**Data extract**:
..........
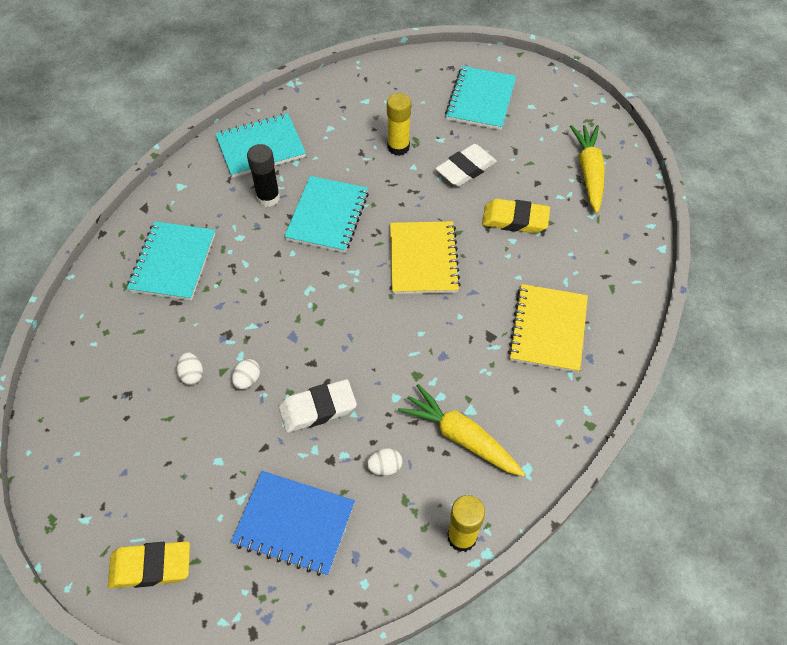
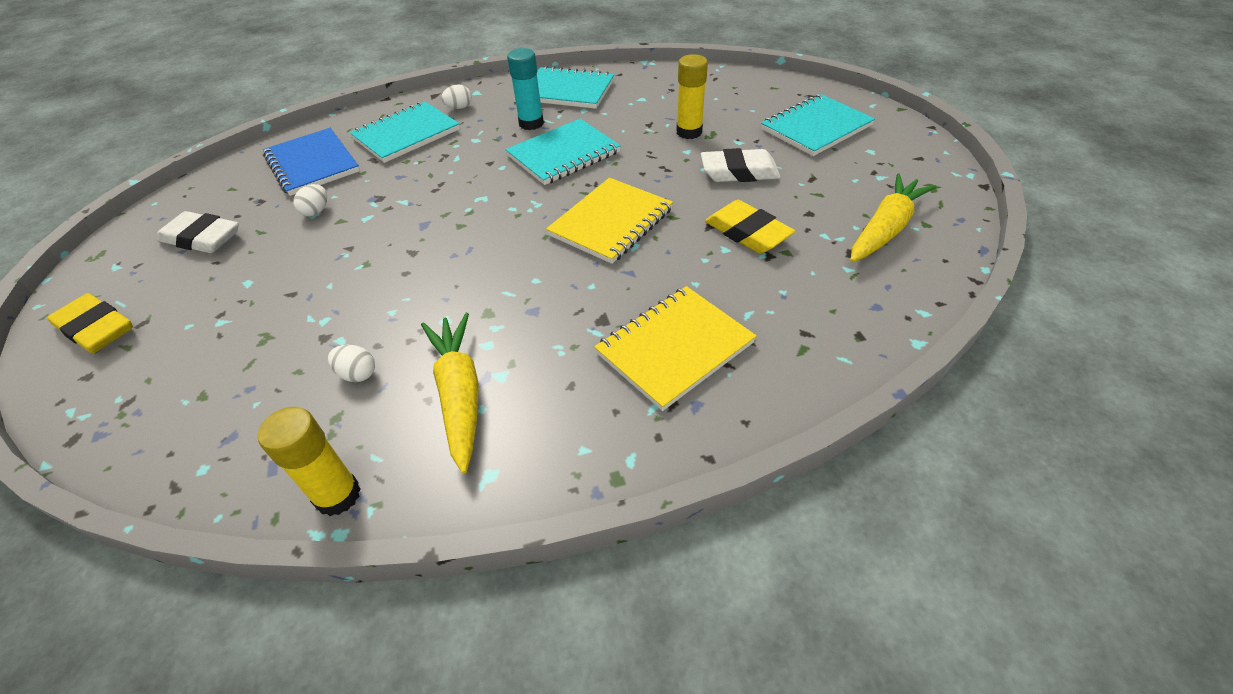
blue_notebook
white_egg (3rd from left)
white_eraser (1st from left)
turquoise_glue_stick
..........
**Problem description**: Restate the data above word for word, so that the only difference is the missing pictures.

**Solution**:
blue_notebook
white_egg (3rd from left)
white_eraser (1st from left)
turquoise_glue_stick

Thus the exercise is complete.